[Start of section]

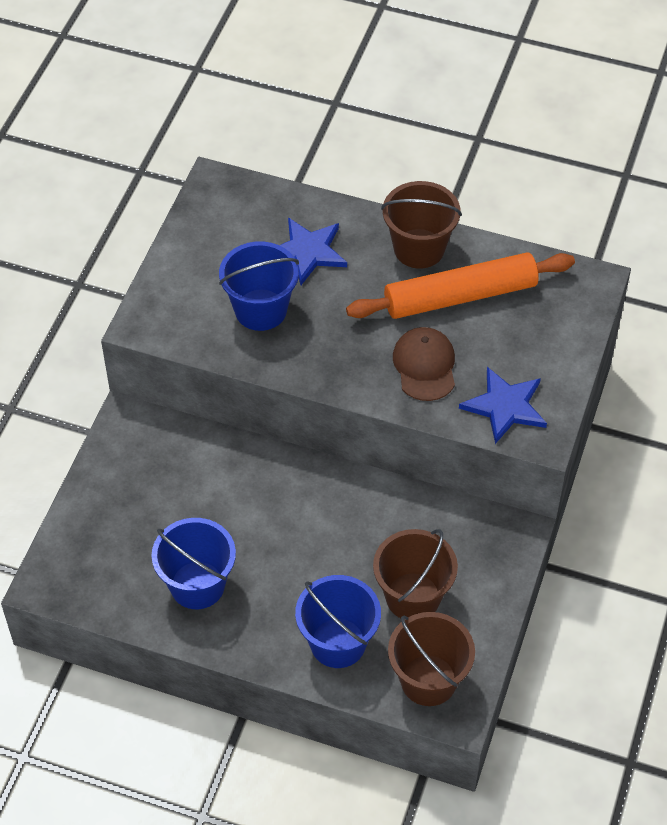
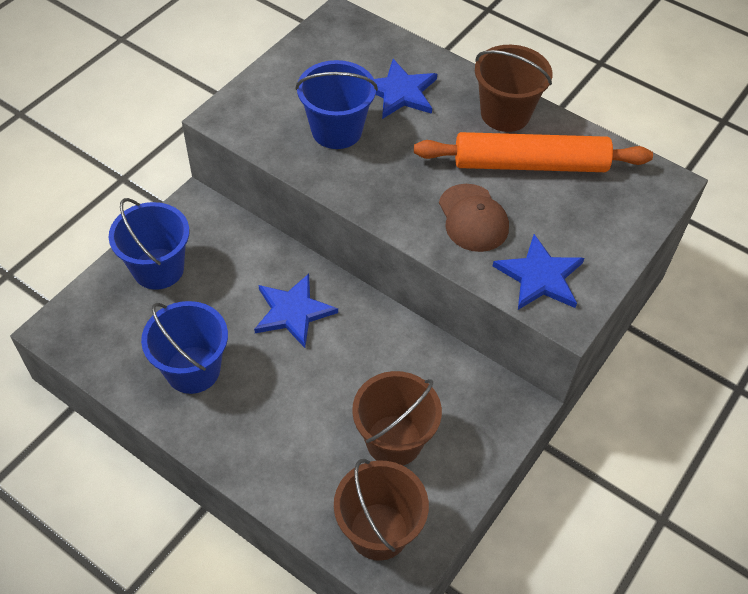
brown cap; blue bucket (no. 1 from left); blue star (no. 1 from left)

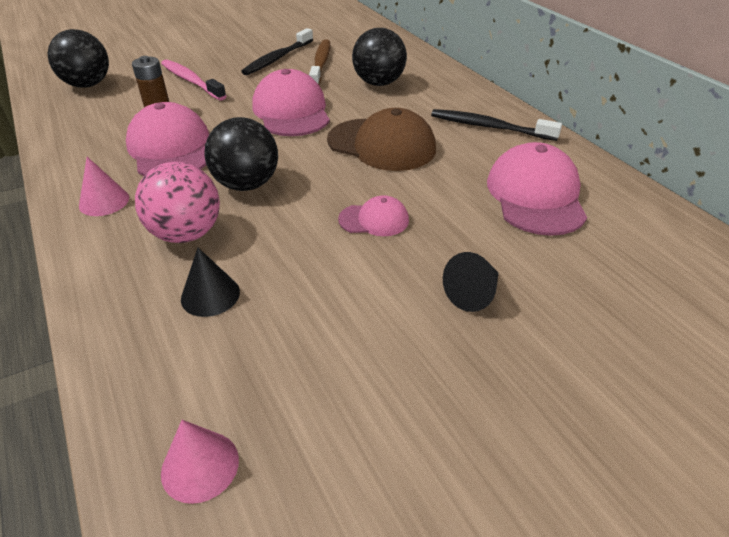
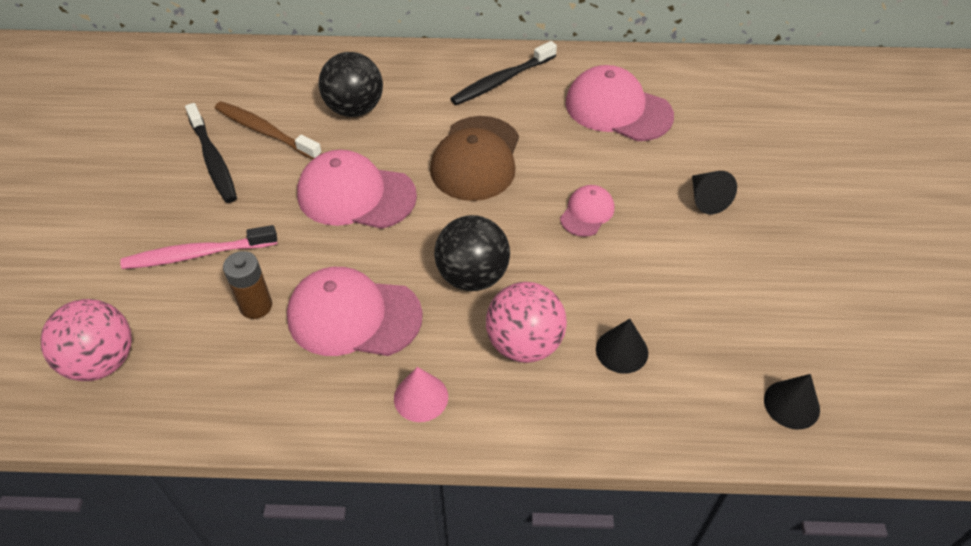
pink ball (no. 1 from left); brown cap; black cone (no. 3 from left)

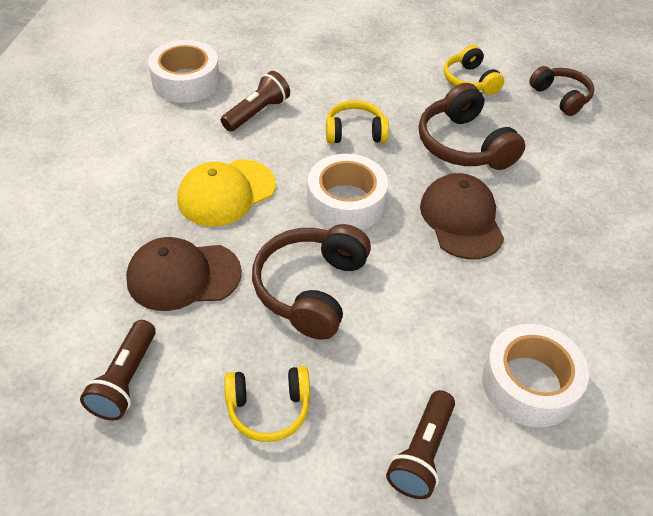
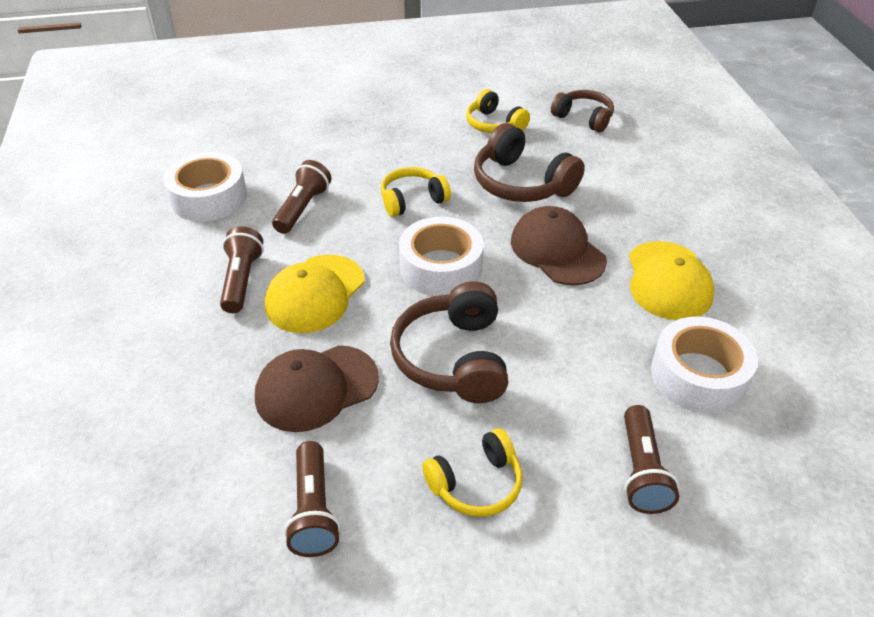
brown flashlight (no. 1 from left); yellow cap (no. 2 from left)

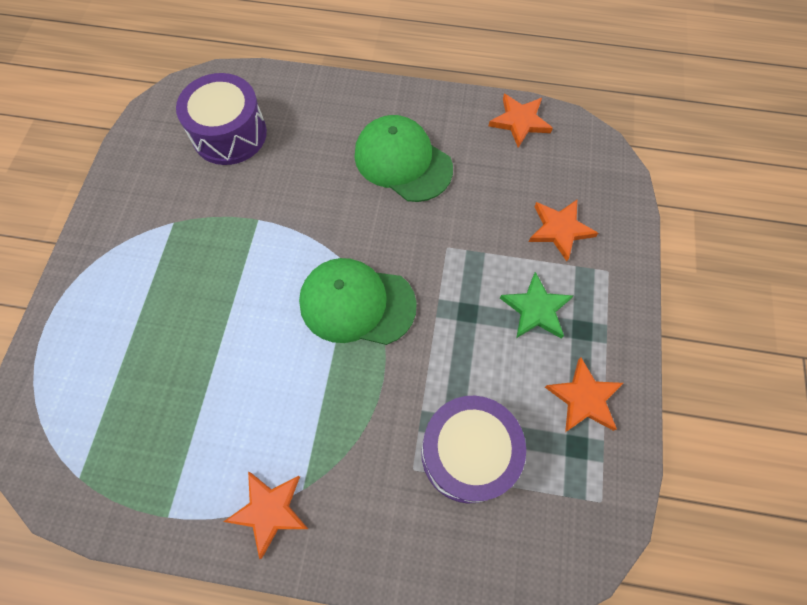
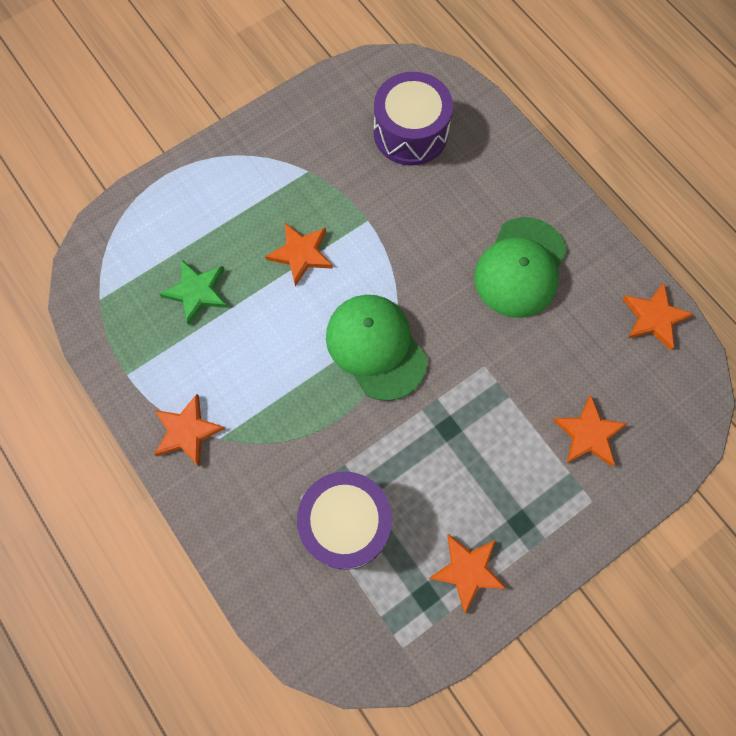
green cap (no. 2 from left); green star; orange star (no. 2 from left)

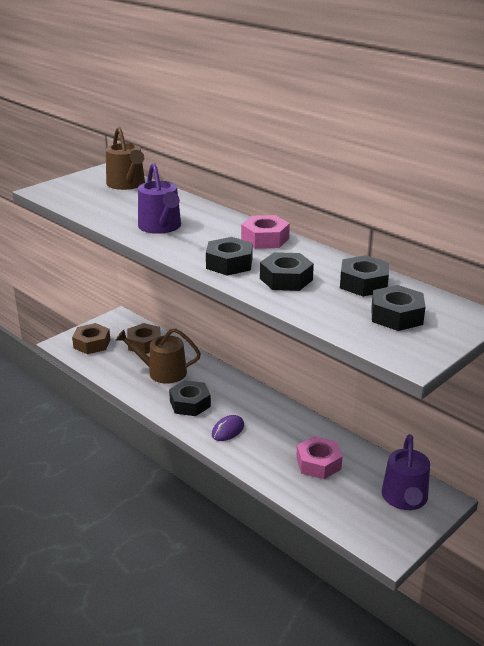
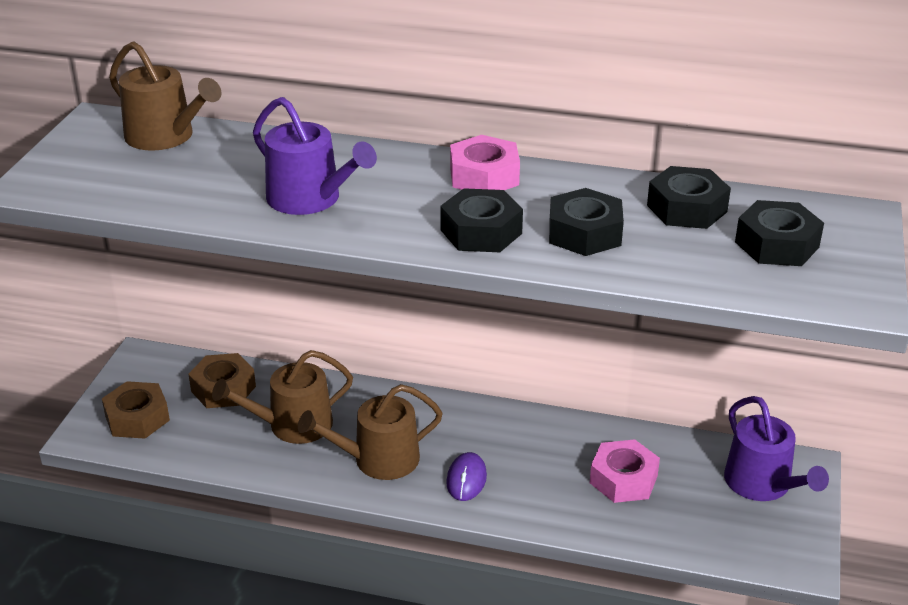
brown watering can (no. 3 from left)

[End of section]

Write out all the entries word for word, but skip any images.

**Task answer:**
brown cap; blue bucket (no. 1 from left); blue star (no. 1 from left)

pink ball (no. 1 from left); brown cap; black cone (no. 3 from left)

brown flashlight (no. 1 from left); yellow cap (no. 2 from left)

green cap (no. 2 from left); green star; orange star (no. 2 from left)

brown watering can (no. 3 from left)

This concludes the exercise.